> [What the task requires] In the entries below, the word "round" appears on some lines. Copy each of those lines.

(Scene difference descriptions)
-----

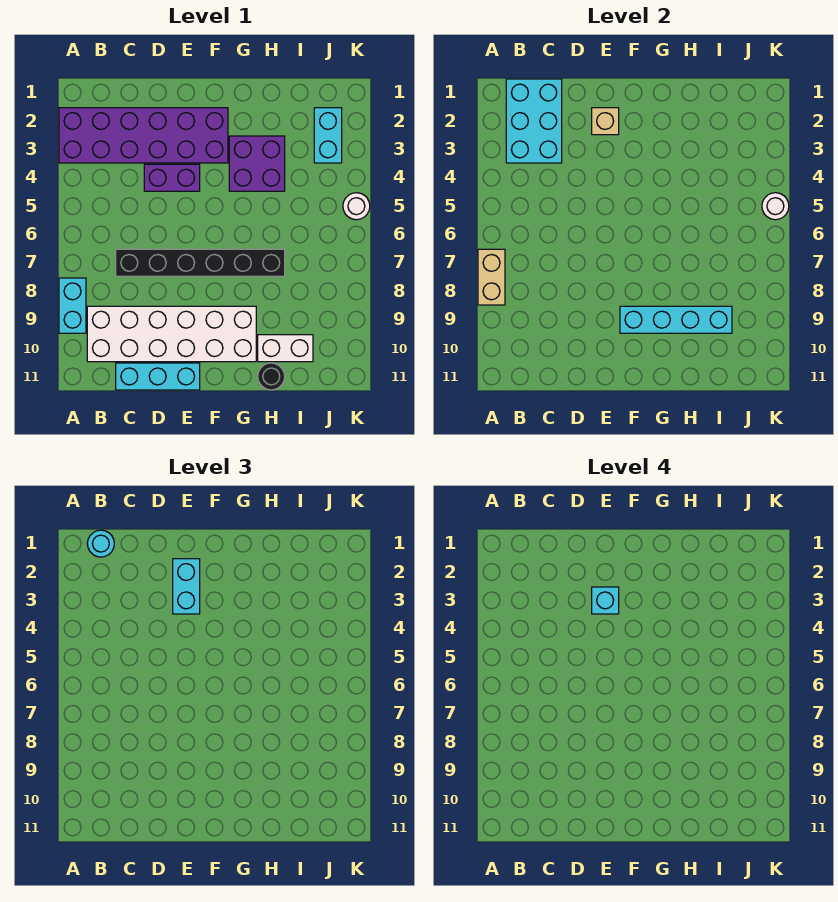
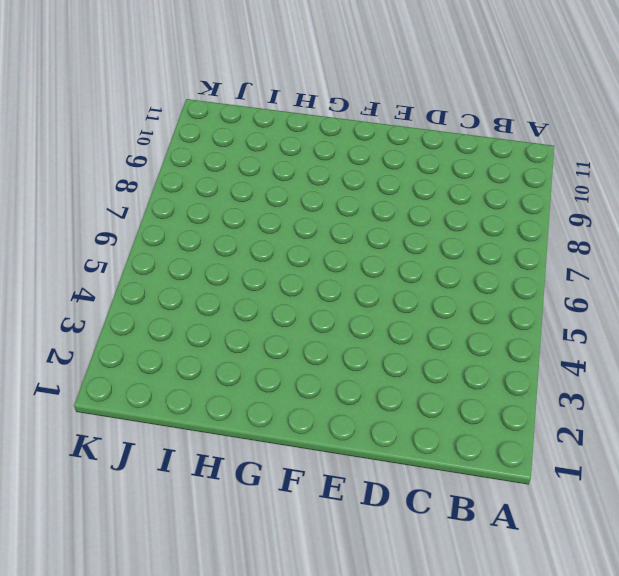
none -> purple 2x6 brick [59,108,228,163]
none -> cyan 1x2 brick [59,278,86,333]
none -> white 2x6 brick [87,306,256,362]

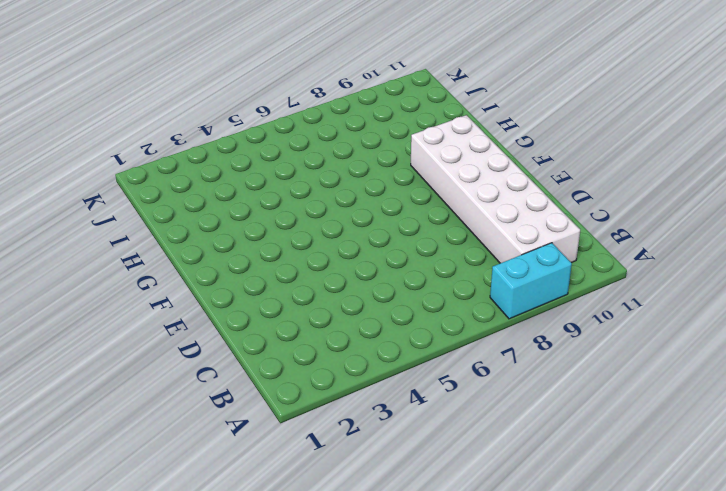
none -> purple 2x6 brick [59,108,228,163]
none -> black 1x6 brick [116,249,285,276]
none -> cyan 1x3 brick [116,363,200,390]

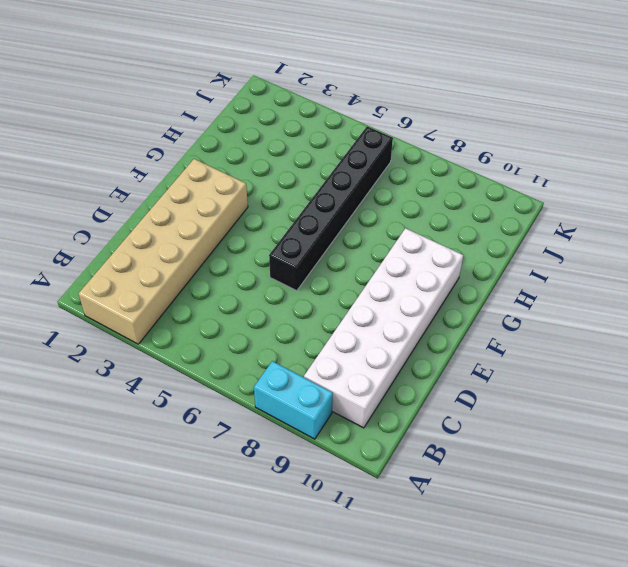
tan 2x6 brick [79,159,248,344] -> purple 2x6 brick [59,108,228,163]
black 1x6 brick [269,126,393,291] -> black 1x6 brick moved to [116,249,285,276]
none -> cyan 1x3 brick [116,363,200,390]
none -> purple 1x2 brick [144,164,200,191]
none -> purple 2x2 brick [229,136,285,191]

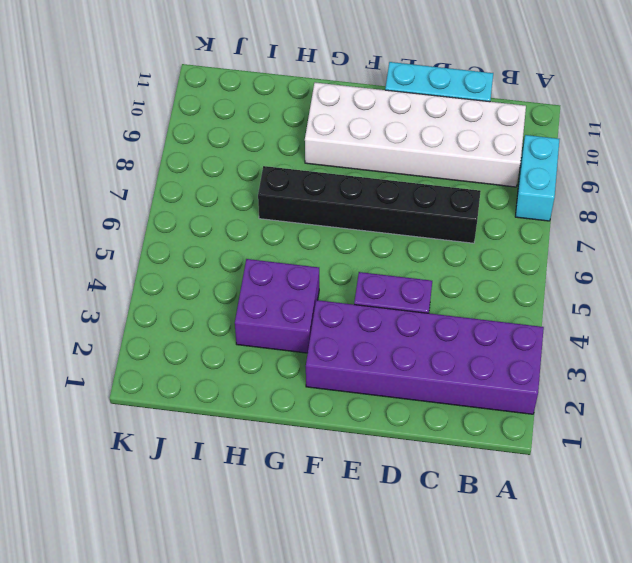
none -> white 1x2 brick [258,335,313,362]
none -> black 1x1 round brick [258,363,285,390]
none -> cyan 1x2 brick [314,108,342,163]

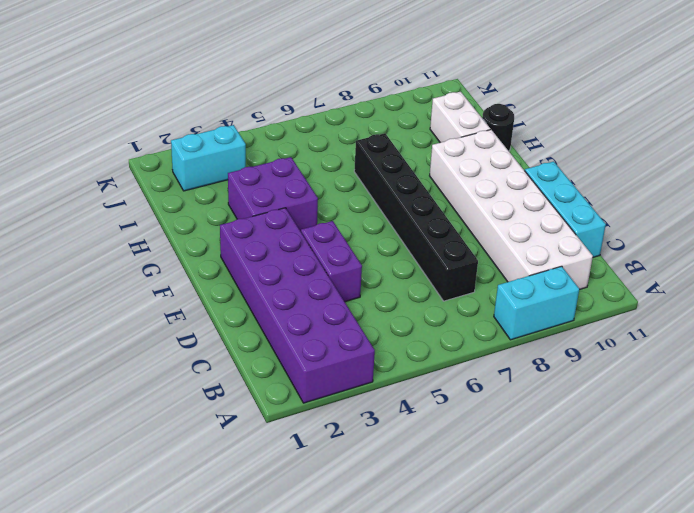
none -> white 1x1 round brick [343,193,370,220]
none -> tan 1x2 brick [478,249,505,305]
none -> cyan 2x3 brick [506,79,562,163]

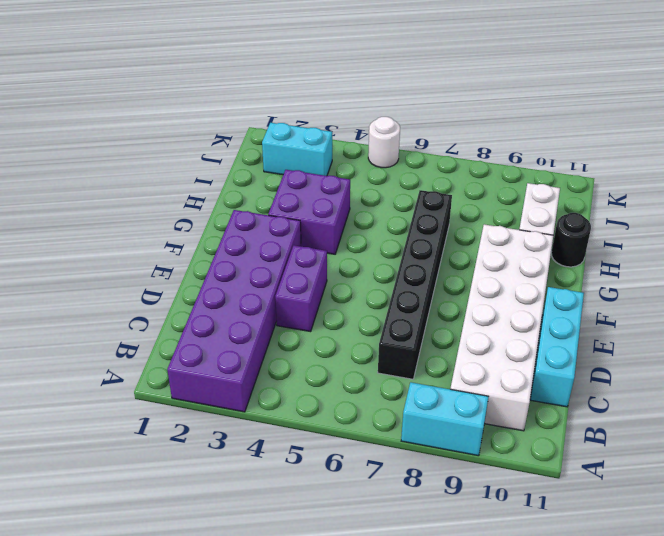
none -> tan 1x2 brick [478,249,505,305]
none -> cyan 2x3 brick [506,79,562,163]
none -> tan 1x1 brick [592,108,619,135]

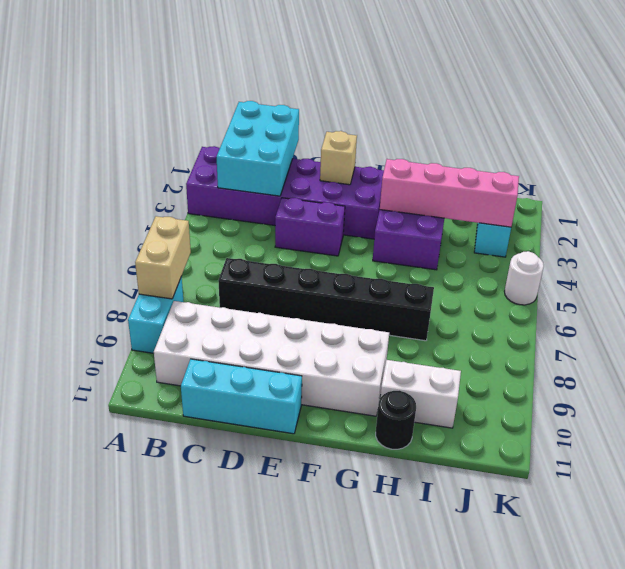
pink 1x4 brick [380,159,519,227] -> none
none -> cyan 1x4 brick [620,306,732,333]
none -> white 1x1 round brick [762,193,789,220]
none -> cyan 1x1 round brick [87,530,114,557]

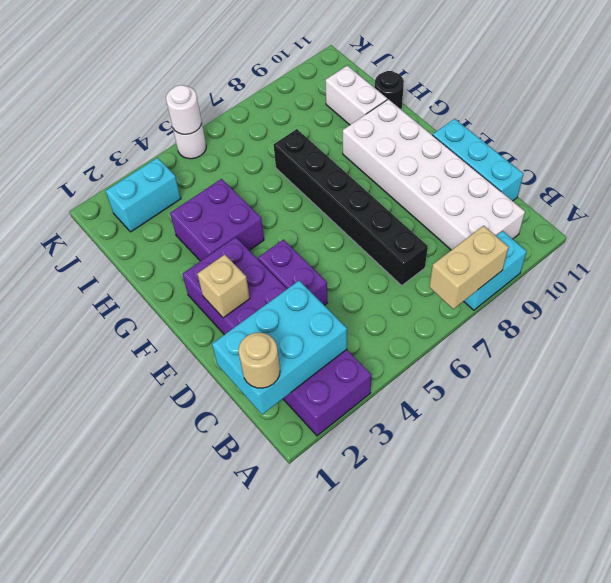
tan 1x1 round brick [238,333,280,388] -> cyan 1x1 round brick [87,530,114,557]
none -> cyan 1x4 brick [620,306,732,333]
none -> cyan 1x2 brick [173,559,200,614]
none -> cyan 1x1 brick [592,587,619,614]

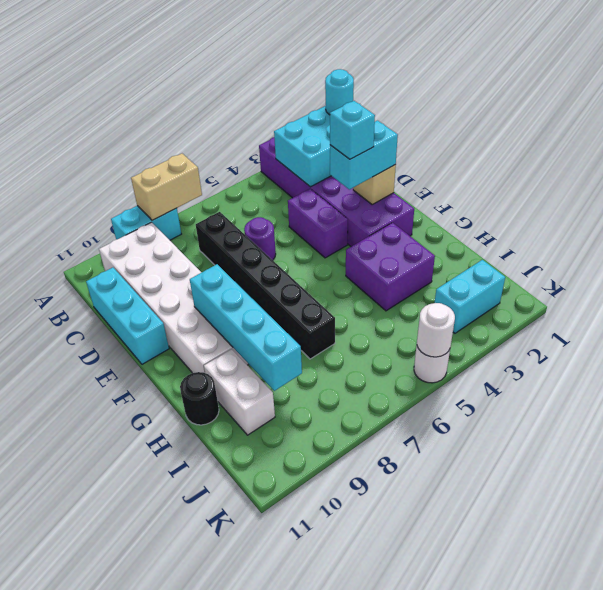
purple 1x1 round brick [244,217,276,260] -> none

-----

> [Answer to this task]
none -> black 1x1 round brick [258,363,285,390]
none -> white 1x1 round brick [343,193,370,220]
none -> white 1x1 round brick [762,193,789,220]
none -> cyan 1x1 round brick [87,530,114,557]
tan 1x1 round brick [238,333,280,388] -> cyan 1x1 round brick [87,530,114,557]
purple 1x1 round brick [244,217,276,260] -> none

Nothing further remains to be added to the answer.